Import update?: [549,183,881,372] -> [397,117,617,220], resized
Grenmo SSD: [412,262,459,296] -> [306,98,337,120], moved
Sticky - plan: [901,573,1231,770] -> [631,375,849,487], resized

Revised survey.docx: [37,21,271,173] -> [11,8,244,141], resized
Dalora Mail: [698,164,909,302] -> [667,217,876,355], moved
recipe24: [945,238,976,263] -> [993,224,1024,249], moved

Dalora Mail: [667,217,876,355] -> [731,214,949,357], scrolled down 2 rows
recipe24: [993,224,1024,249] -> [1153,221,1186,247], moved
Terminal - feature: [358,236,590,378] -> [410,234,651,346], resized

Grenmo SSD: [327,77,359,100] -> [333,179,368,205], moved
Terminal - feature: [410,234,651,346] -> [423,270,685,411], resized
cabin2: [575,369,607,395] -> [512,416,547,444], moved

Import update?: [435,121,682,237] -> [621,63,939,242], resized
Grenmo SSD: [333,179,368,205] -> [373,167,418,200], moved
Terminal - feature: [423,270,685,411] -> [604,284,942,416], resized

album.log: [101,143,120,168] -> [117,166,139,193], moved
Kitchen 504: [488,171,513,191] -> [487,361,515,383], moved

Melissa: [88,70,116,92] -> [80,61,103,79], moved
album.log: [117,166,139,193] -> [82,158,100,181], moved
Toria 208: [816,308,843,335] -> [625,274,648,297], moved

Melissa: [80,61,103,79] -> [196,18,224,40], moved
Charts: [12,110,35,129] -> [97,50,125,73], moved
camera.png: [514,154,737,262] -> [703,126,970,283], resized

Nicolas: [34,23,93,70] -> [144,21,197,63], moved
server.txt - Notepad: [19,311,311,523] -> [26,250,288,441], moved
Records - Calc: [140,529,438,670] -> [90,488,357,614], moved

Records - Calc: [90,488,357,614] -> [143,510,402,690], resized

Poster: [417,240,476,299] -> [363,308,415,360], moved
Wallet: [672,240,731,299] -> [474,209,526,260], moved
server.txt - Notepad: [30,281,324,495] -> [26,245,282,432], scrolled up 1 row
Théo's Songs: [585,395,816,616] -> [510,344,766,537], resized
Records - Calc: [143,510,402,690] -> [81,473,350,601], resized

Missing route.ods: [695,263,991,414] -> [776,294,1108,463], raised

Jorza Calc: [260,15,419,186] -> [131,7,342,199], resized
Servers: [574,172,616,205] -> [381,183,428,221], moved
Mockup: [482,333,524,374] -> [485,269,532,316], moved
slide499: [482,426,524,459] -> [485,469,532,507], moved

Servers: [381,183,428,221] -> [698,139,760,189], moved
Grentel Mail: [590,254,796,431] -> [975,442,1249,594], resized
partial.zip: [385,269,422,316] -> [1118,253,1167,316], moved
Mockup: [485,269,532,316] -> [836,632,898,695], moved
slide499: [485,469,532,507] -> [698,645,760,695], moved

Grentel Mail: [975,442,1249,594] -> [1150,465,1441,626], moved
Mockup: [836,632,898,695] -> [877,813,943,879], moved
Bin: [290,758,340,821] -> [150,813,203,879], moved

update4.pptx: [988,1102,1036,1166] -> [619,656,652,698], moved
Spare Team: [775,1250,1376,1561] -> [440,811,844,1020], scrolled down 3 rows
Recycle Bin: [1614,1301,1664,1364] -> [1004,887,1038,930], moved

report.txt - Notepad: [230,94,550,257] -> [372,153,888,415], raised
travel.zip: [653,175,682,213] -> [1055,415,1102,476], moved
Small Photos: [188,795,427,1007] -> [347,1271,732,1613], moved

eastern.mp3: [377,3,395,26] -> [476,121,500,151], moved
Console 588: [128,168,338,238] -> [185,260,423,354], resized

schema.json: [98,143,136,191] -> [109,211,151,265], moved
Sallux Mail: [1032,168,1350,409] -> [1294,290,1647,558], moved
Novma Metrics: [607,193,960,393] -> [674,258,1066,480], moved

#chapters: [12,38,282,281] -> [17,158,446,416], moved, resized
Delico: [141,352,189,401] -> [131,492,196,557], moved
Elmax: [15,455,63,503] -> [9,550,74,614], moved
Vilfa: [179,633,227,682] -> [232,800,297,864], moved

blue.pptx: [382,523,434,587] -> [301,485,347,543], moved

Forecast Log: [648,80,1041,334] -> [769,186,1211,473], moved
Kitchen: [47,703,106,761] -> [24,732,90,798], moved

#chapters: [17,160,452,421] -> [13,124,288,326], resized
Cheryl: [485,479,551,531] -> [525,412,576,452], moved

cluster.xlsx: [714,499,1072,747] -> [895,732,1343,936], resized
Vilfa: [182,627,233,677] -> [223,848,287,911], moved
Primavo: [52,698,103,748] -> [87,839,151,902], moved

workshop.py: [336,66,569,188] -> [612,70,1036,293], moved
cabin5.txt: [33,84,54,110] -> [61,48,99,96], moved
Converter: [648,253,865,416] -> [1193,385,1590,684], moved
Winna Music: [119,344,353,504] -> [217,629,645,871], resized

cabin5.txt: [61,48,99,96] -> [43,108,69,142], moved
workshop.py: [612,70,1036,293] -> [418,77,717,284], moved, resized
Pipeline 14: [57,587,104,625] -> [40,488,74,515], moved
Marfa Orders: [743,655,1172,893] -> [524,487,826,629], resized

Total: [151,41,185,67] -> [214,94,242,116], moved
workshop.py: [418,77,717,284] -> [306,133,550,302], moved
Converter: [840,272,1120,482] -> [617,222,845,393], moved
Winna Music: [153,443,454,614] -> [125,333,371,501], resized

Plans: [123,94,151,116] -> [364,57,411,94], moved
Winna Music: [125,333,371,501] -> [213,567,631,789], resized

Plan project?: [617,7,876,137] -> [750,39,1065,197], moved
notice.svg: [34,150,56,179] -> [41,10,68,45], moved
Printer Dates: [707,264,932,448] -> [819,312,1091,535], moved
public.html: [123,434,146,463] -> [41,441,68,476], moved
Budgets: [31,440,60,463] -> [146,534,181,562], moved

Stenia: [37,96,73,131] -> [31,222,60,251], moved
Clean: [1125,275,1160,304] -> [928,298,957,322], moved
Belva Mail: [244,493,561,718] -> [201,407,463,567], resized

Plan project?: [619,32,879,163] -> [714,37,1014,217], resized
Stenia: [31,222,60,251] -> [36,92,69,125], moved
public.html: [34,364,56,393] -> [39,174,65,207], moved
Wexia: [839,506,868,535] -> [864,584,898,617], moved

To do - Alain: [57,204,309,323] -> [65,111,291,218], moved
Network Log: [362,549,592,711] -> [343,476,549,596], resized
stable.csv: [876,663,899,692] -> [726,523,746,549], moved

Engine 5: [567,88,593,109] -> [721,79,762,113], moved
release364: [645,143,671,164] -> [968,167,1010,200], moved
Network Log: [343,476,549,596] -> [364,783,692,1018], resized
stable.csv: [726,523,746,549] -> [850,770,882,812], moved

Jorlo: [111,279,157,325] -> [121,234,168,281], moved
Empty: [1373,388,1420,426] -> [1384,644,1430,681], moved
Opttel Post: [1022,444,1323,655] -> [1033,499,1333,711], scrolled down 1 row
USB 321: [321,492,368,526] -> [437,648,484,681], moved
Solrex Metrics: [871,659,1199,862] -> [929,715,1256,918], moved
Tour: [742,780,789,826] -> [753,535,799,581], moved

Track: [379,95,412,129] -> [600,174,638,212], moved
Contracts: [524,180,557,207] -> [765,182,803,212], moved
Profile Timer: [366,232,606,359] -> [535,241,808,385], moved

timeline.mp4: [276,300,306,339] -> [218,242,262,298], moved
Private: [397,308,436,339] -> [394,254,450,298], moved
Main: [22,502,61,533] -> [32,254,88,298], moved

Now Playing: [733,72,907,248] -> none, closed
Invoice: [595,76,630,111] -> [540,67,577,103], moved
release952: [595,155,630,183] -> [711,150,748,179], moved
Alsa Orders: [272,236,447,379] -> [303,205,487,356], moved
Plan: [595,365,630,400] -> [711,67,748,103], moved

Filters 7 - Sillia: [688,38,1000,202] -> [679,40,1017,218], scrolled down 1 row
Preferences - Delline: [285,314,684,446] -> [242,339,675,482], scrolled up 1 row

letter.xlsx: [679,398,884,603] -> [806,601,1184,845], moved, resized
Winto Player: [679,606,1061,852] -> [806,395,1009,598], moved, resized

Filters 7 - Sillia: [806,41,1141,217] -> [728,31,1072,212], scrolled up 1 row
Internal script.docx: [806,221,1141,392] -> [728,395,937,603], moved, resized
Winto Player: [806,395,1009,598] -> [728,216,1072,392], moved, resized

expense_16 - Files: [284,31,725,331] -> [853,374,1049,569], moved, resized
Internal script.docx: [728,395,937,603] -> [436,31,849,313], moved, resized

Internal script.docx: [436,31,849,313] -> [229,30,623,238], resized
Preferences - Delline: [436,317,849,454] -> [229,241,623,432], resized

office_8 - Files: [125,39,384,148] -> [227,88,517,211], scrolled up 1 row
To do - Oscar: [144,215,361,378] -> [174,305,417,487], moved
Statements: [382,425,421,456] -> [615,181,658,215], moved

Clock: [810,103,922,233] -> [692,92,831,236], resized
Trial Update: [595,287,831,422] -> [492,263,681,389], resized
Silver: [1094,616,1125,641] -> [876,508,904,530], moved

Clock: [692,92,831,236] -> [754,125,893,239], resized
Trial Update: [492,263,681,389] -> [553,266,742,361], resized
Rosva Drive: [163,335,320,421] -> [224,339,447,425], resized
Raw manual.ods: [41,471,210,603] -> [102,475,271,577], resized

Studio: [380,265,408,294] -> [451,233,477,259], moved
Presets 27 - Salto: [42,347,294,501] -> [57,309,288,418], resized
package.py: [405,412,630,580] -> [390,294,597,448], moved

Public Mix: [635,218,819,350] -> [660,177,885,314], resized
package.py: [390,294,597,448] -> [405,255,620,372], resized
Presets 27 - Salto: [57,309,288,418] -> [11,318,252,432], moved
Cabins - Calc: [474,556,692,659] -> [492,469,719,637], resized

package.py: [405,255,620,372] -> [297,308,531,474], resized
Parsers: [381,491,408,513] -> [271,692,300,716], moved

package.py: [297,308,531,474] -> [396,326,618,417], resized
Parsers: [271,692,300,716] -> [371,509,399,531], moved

__________

_What is needed_: Looking back over the data above, restate word for word the lines that begin at the line with "Records - Calc: [143,510,402,690]" and end at the line with "update4.pptx: [988,1102,1036,1166] ->", inclusive.

_Answer space_:
Records - Calc: [143,510,402,690] -> [81,473,350,601], resized

Missing route.ods: [695,263,991,414] -> [776,294,1108,463], raised

Jorza Calc: [260,15,419,186] -> [131,7,342,199], resized
Servers: [574,172,616,205] -> [381,183,428,221], moved
Mockup: [482,333,524,374] -> [485,269,532,316], moved
slide499: [482,426,524,459] -> [485,469,532,507], moved

Servers: [381,183,428,221] -> [698,139,760,189], moved
Grentel Mail: [590,254,796,431] -> [975,442,1249,594], resized
partial.zip: [385,269,422,316] -> [1118,253,1167,316], moved
Mockup: [485,269,532,316] -> [836,632,898,695], moved
slide499: [485,469,532,507] -> [698,645,760,695], moved

Grentel Mail: [975,442,1249,594] -> [1150,465,1441,626], moved
Mockup: [836,632,898,695] -> [877,813,943,879], moved
Bin: [290,758,340,821] -> [150,813,203,879], moved

update4.pptx: [988,1102,1036,1166] -> [619,656,652,698], moved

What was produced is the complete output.